» Exercise requirements: Produce as output only the lines below starting at the line with "camera: 25 degrees left, 25 degrees down" and continuing through the line with "move | kłódka", each one exactly as written.

(Source records)
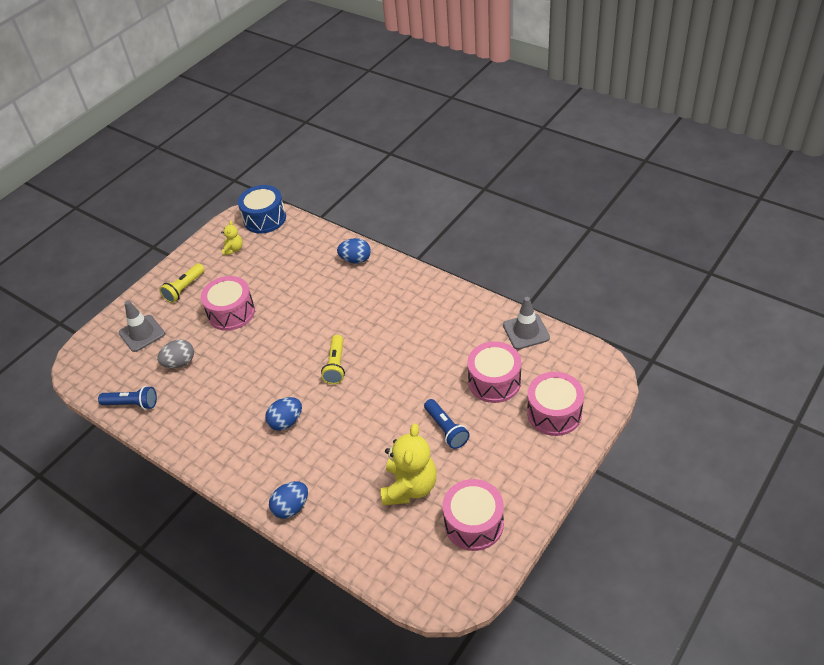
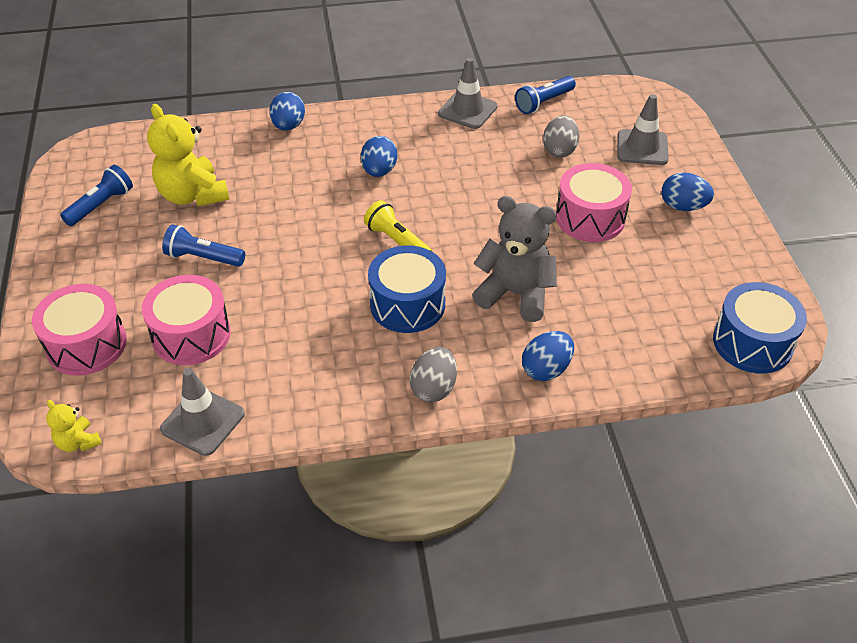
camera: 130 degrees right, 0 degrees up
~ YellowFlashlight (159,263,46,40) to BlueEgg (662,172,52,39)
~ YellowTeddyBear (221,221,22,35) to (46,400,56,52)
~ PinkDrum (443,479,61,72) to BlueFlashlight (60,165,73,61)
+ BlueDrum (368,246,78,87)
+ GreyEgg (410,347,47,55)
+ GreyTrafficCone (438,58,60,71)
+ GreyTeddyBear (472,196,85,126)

...

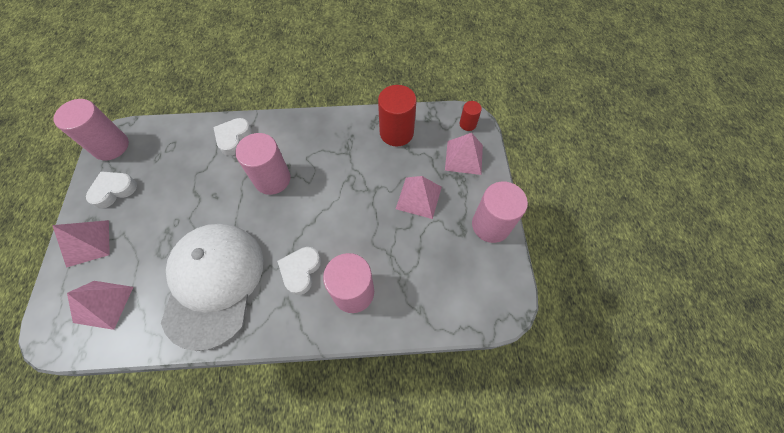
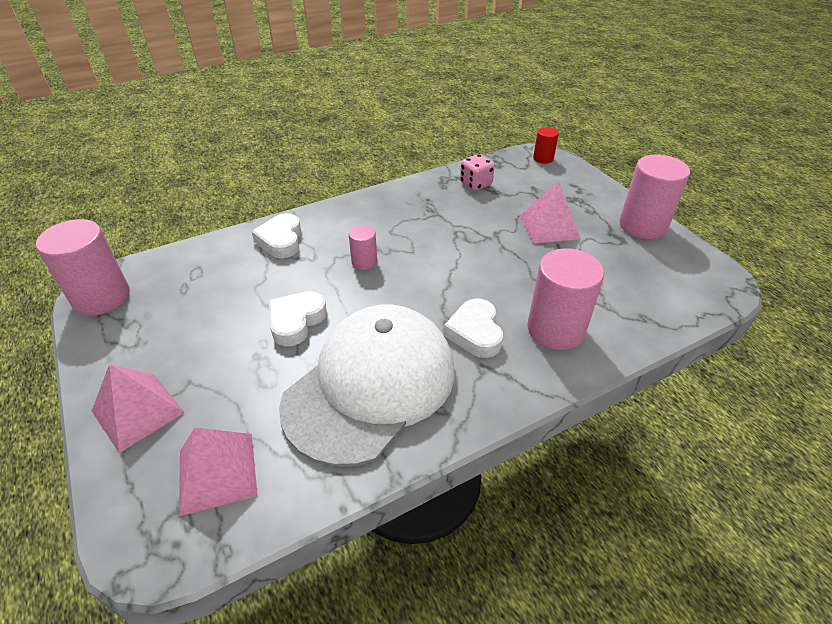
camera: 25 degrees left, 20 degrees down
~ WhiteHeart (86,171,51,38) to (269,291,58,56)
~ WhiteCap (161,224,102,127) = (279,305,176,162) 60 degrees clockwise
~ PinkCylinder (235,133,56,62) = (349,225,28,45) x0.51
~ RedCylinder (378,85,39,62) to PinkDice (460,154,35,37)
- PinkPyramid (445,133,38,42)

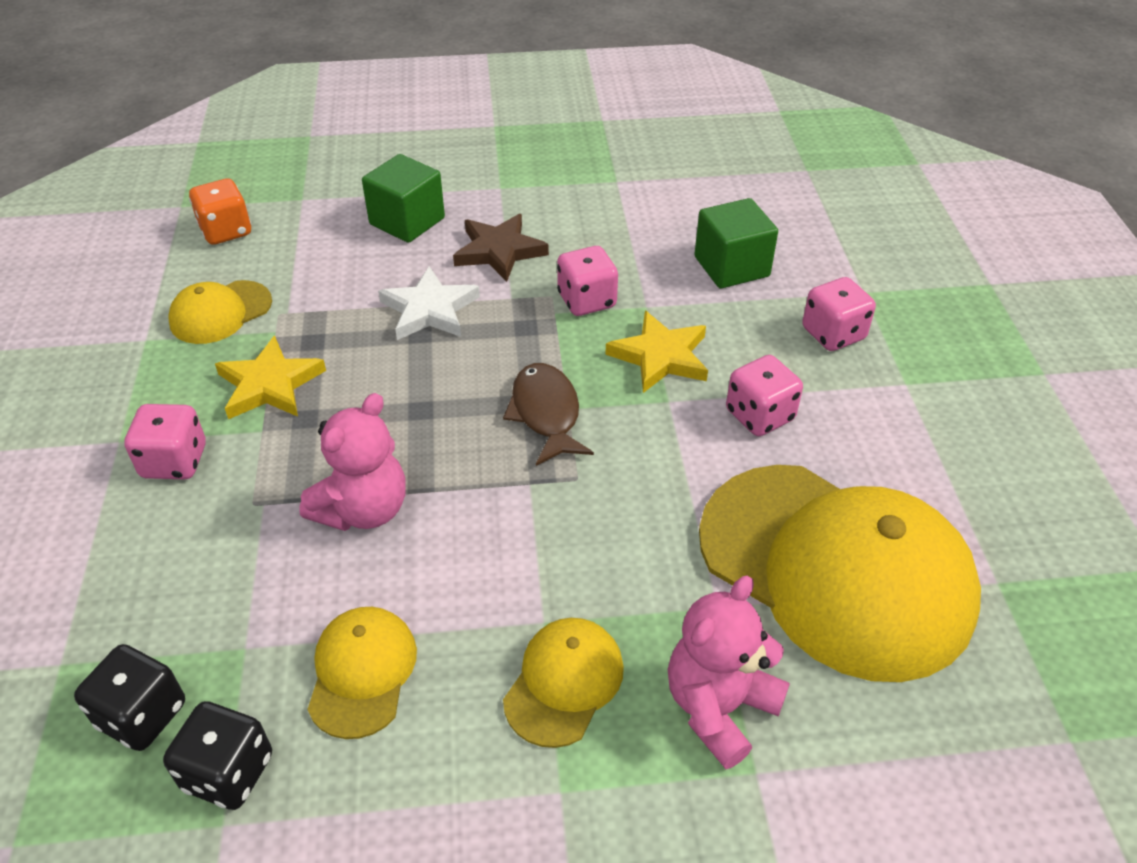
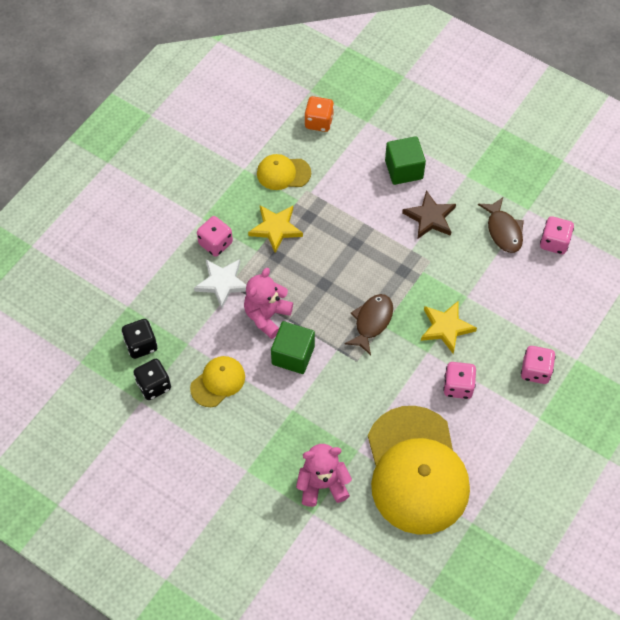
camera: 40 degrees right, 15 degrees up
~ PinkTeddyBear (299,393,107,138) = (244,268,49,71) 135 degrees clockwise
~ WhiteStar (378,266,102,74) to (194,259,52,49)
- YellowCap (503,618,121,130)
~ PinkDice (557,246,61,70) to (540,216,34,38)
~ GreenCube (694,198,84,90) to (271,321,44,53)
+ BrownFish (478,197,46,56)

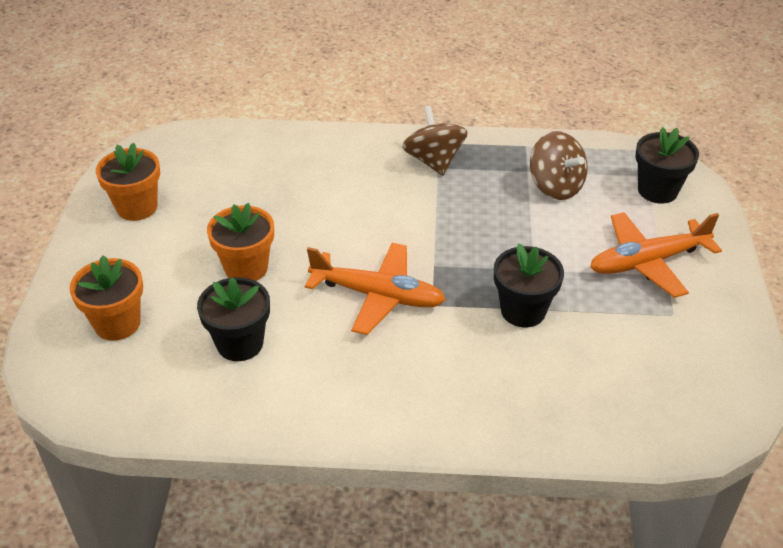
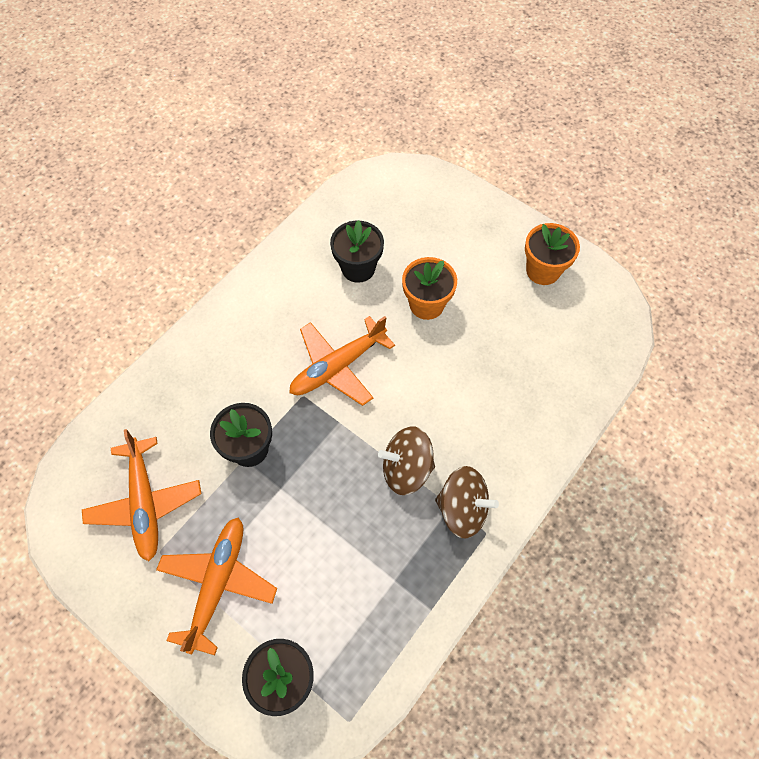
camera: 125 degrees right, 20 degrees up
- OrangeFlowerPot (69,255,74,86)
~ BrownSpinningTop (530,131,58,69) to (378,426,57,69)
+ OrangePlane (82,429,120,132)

...

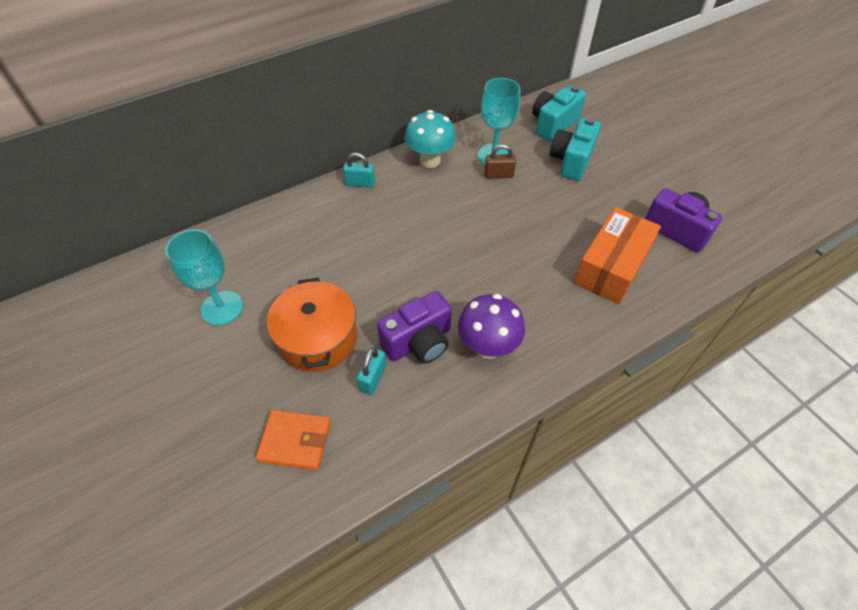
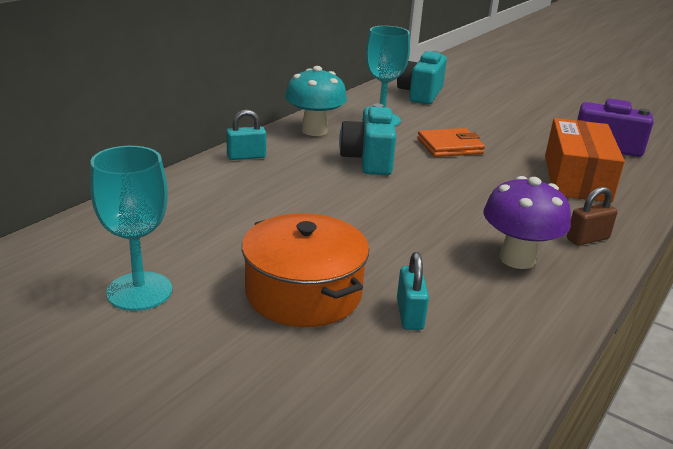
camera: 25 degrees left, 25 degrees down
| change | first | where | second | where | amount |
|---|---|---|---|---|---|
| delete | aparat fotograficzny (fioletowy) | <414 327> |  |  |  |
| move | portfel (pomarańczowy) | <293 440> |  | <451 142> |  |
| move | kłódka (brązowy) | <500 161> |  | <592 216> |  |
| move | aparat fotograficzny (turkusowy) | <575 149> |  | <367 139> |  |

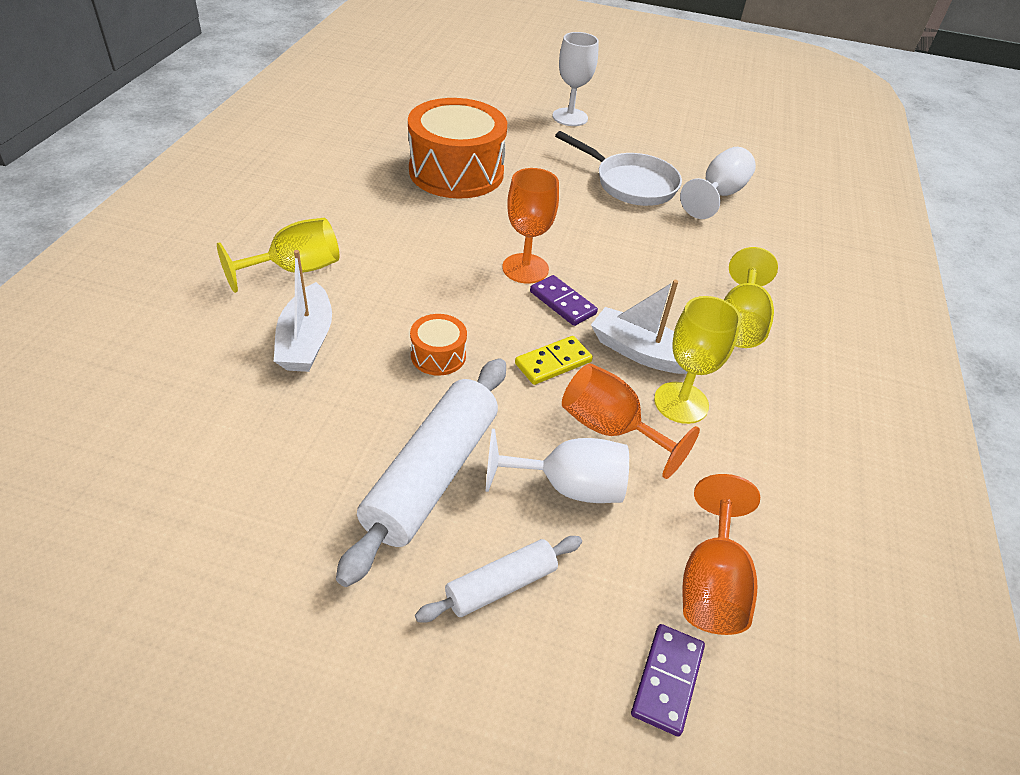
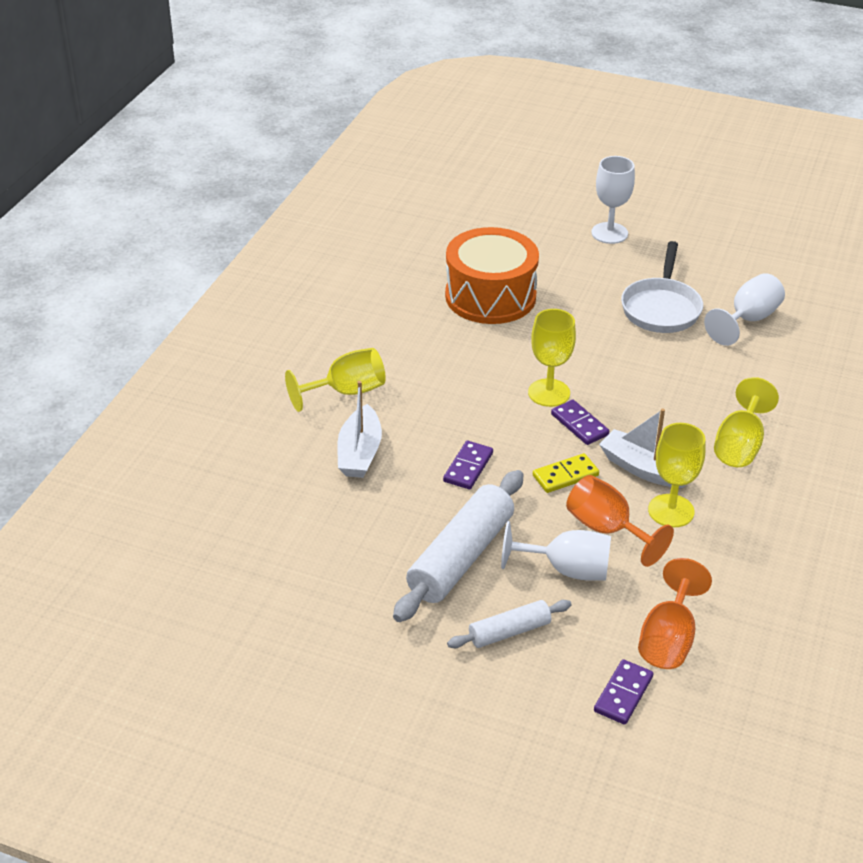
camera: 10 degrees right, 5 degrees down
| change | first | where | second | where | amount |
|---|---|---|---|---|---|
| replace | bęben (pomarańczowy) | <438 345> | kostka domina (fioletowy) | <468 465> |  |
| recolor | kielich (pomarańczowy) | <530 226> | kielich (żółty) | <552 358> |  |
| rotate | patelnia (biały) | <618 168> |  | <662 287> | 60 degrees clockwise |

» Response to the task:
camera: 25 degrees left, 25 degrees down
| change | first | where | second | where | amount |
|---|---|---|---|---|---|
| delete | aparat fotograficzny (fioletowy) | <414 327> |  |  |  |
| move | portfel (pomarańczowy) | <293 440> |  | <451 142> |  |
| move | kłódka (brązowy) | <500 161> |  | <592 216> |  |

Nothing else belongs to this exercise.